## Your objective
Images should be omitted while the rest of the data is duplicated exactly.

## Material provided
-- Opening Marker --

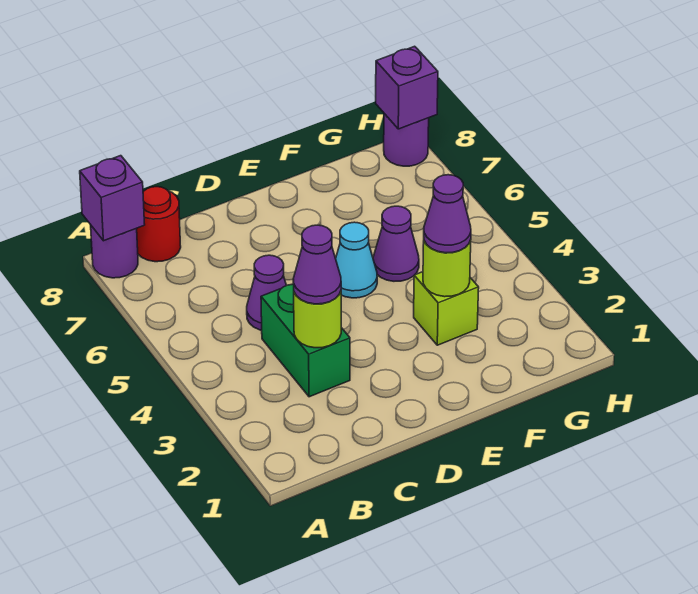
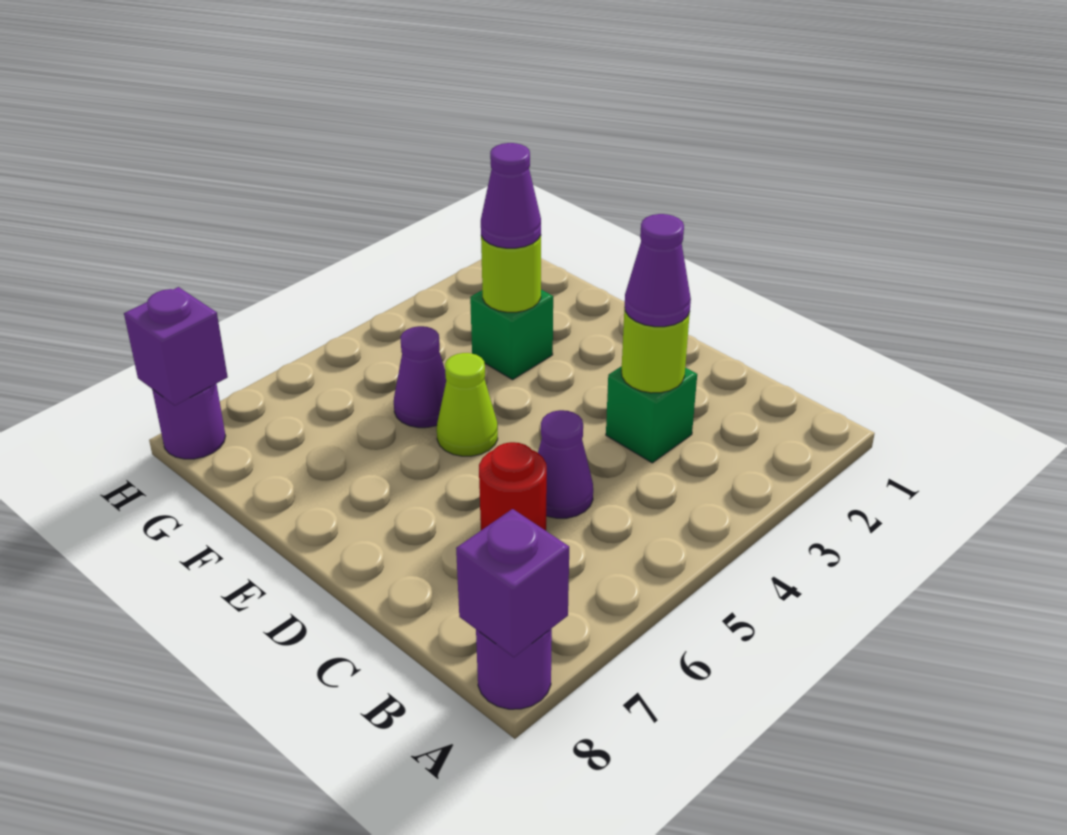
red round brick B8 level 1 -> red round brick C6 level 1
green brick C3:C4 level 1 -> green brick C3 level 1
cyan cone E5 level 1 -> lime cone E5 level 1
lime brick F3 level 1 -> green brick F3 level 1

-- Closing Marker --

## Response to the task
red round brick B8 level 1 -> red round brick C6 level 1
green brick C3:C4 level 1 -> green brick C3 level 1
cyan cone E5 level 1 -> lime cone E5 level 1
lime brick F3 level 1 -> green brick F3 level 1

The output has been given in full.